Shape scene image sequences:
= Beginning of Section =

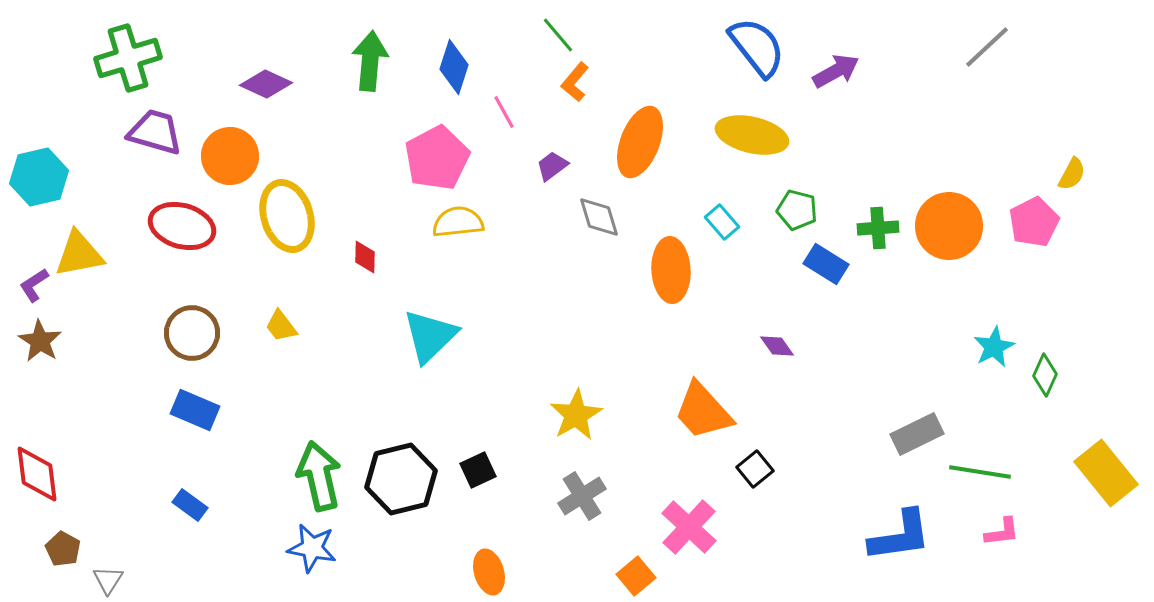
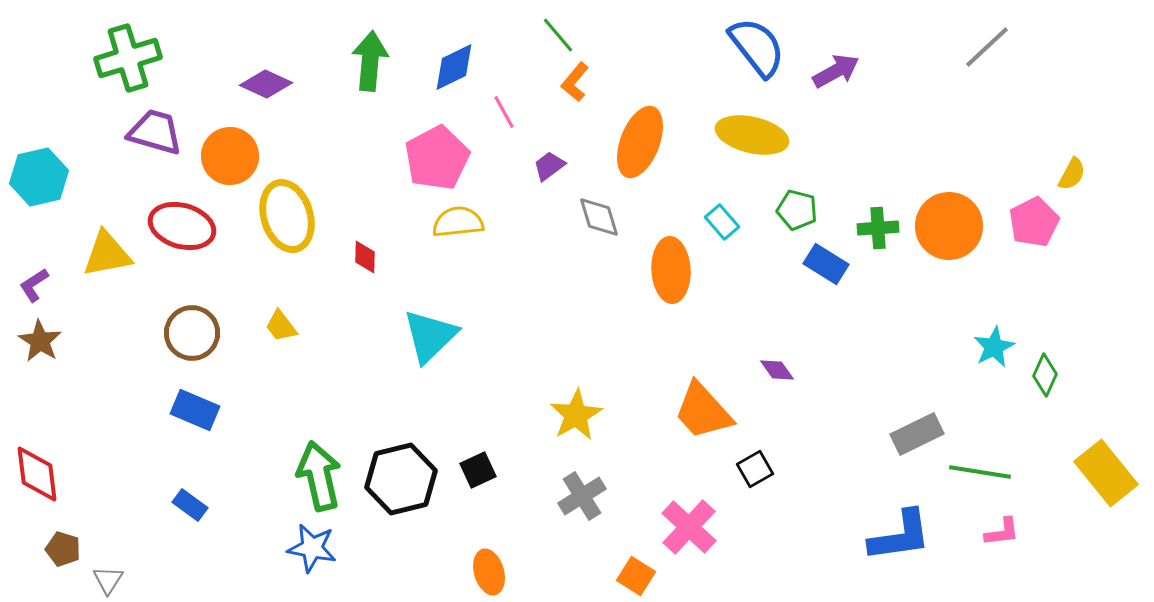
blue diamond at (454, 67): rotated 46 degrees clockwise
purple trapezoid at (552, 166): moved 3 px left
yellow triangle at (79, 254): moved 28 px right
purple diamond at (777, 346): moved 24 px down
black square at (755, 469): rotated 9 degrees clockwise
brown pentagon at (63, 549): rotated 12 degrees counterclockwise
orange square at (636, 576): rotated 18 degrees counterclockwise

= End of Section =

▶ TASK STATEMENT
If a line in the entries above contains "counterclockwise", it counts toward the total; give only that total.

▶ WRITTEN RESPONSE
2